▸ **Brief**
The task calls for each line of the records below in which the word "STEPPER" appears.

== == ==

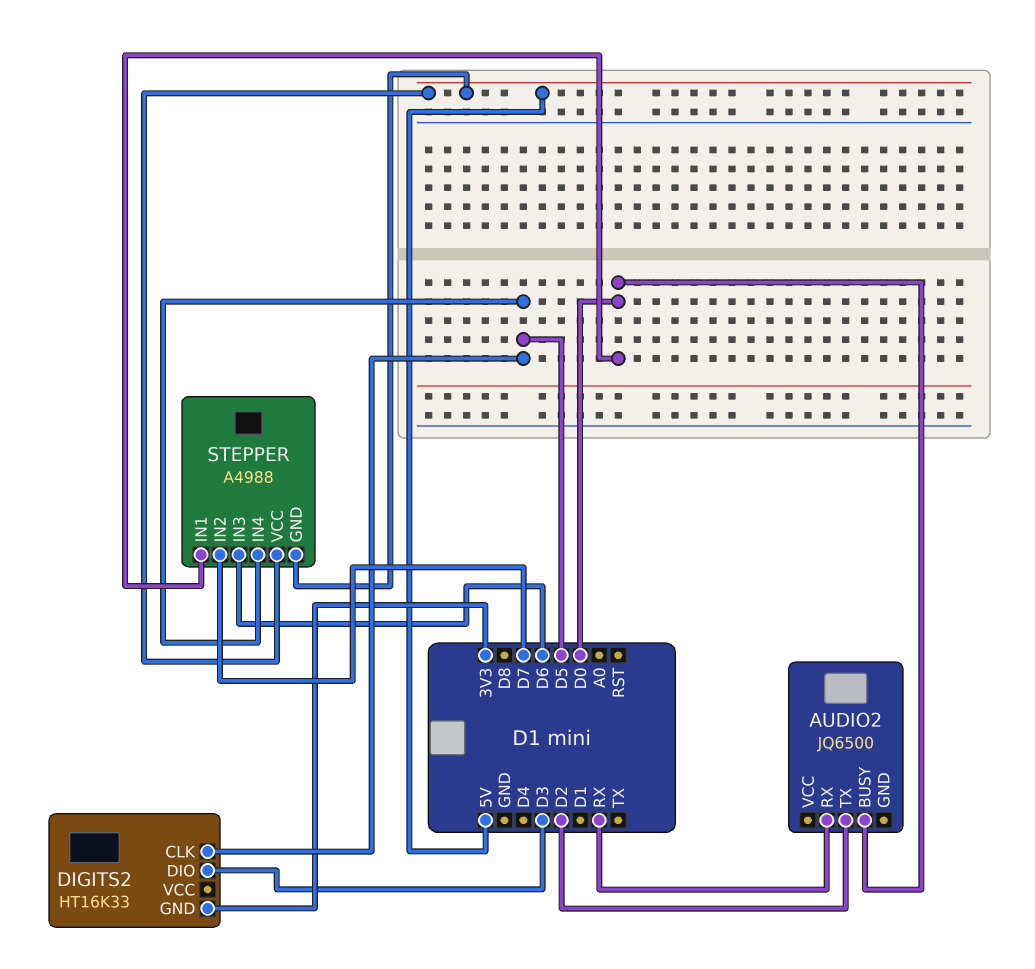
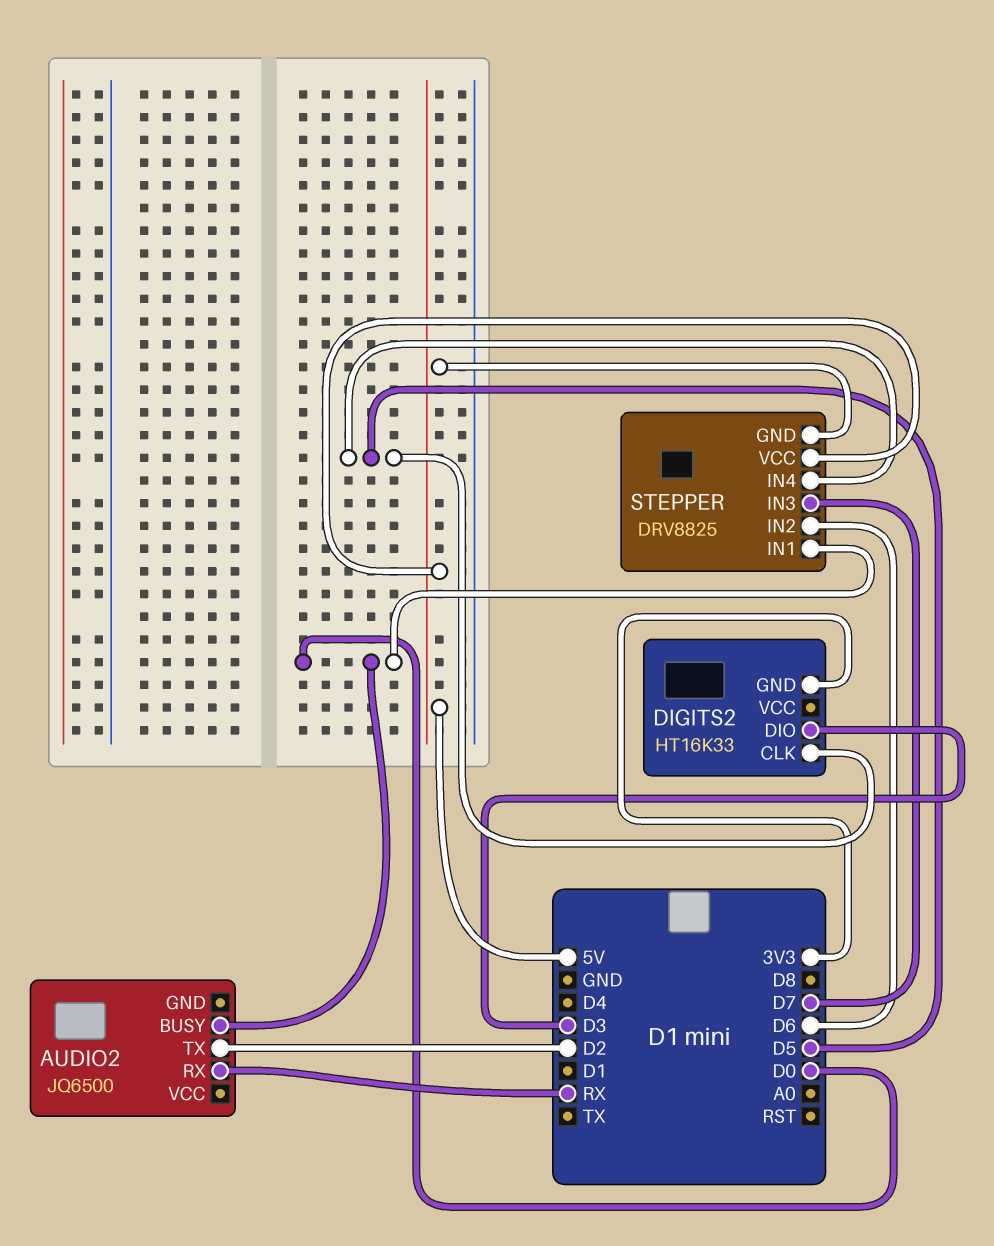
STEPPER: A4988 -> DRV8825
STEPPER pin IN2: D7 -> D6
STEPPER pin IN3: D6 -> D7

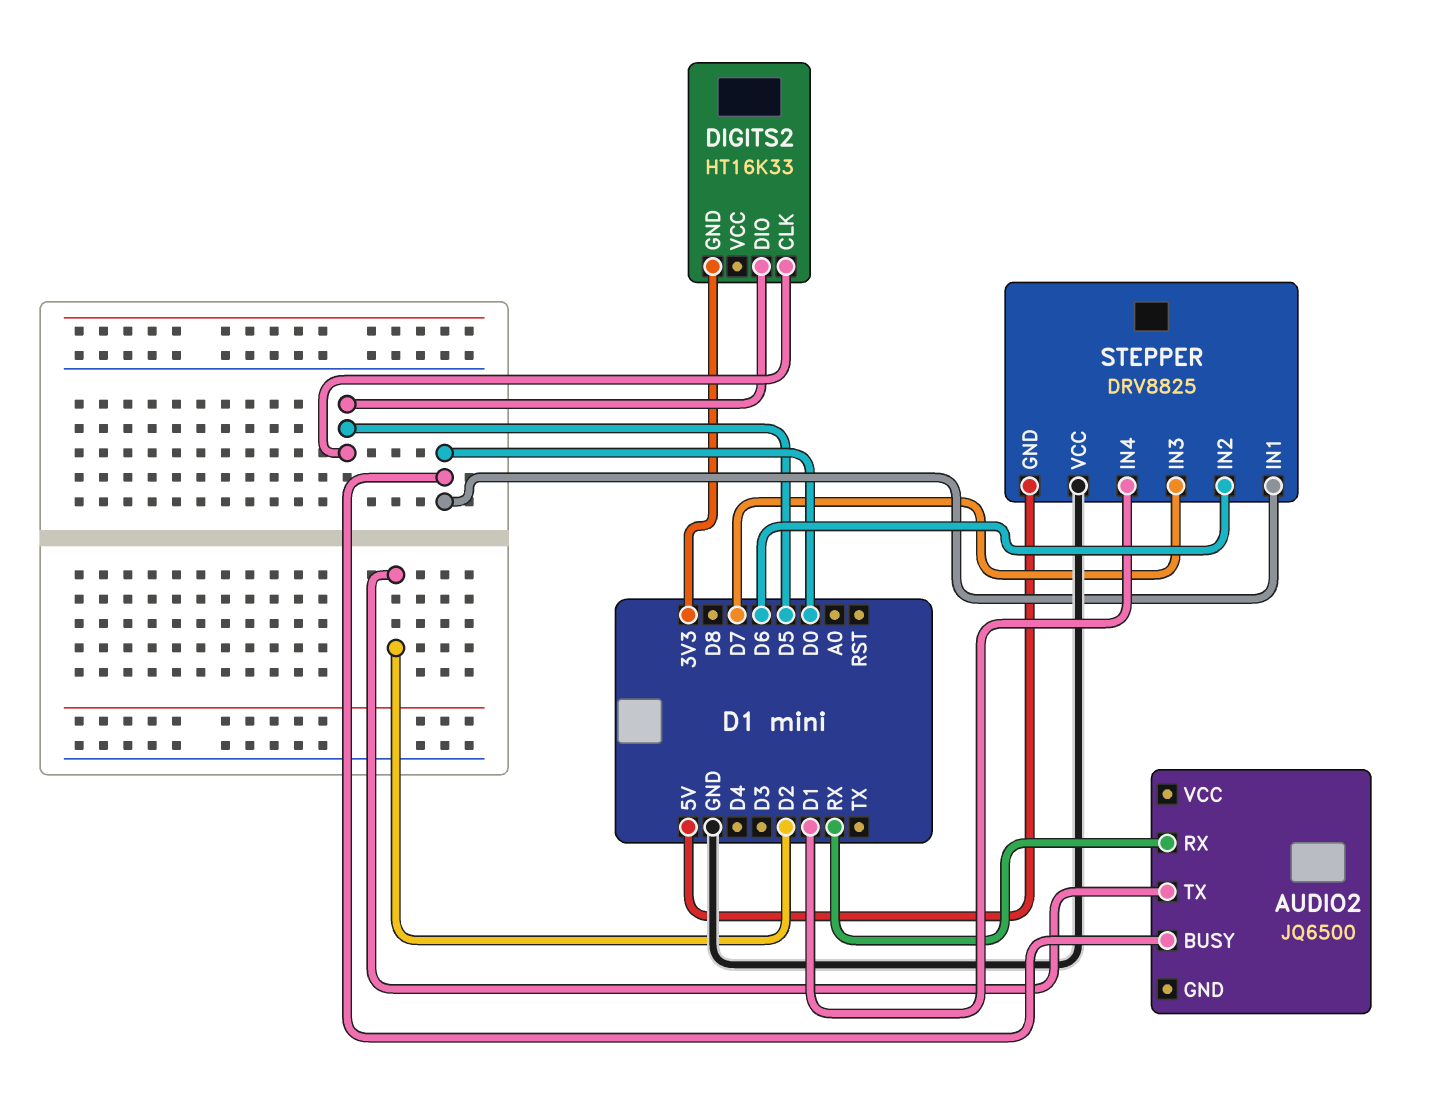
DIGITS2 pin DIO: D3 -> D5
STEPPER pin IN4: D5 -> D1
STEPPER pin VCC: 5V -> GND

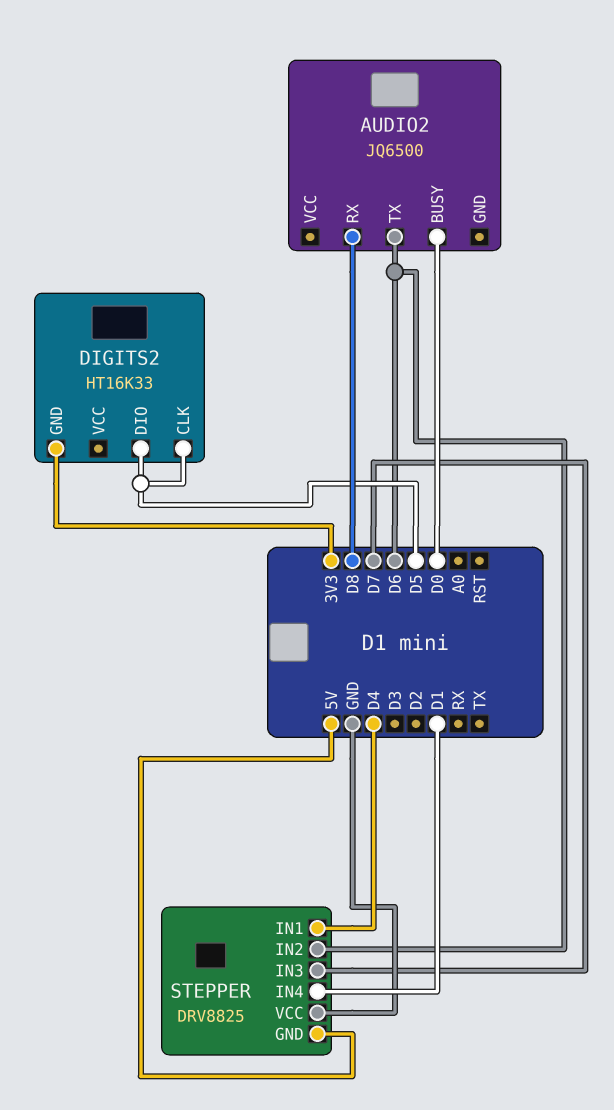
AUDIO2 pin RX: RX -> D8
AUDIO2 pin TX: D2 -> D6
STEPPER pin IN1: D0 -> D4

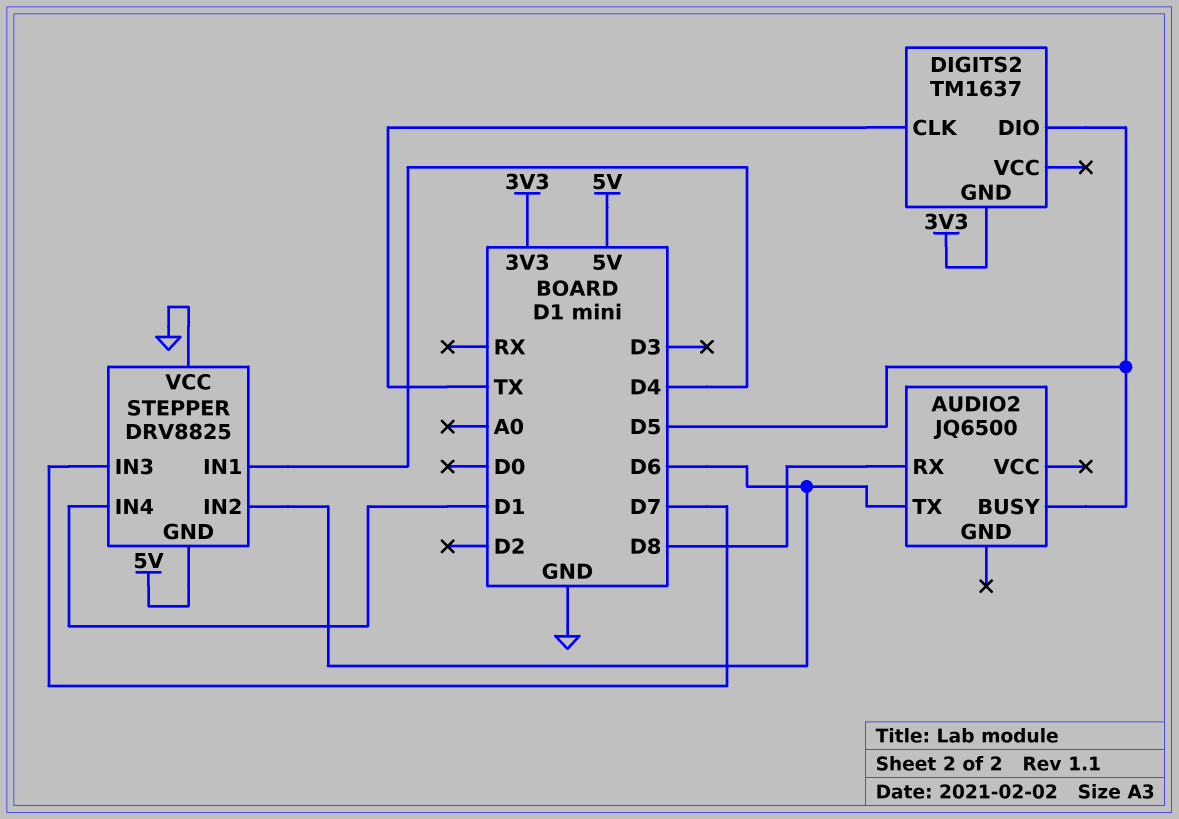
AUDIO2 pin BUSY: D0 -> D5
DIGITS2: HT16K33 -> TM1637
DIGITS2 pin CLK: D5 -> TX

== == ==

▸ **Task output**
STEPPER: A4988 -> DRV8825
STEPPER pin IN2: D7 -> D6
STEPPER pin IN3: D6 -> D7
STEPPER pin IN4: D5 -> D1
STEPPER pin VCC: 5V -> GND
STEPPER pin IN1: D0 -> D4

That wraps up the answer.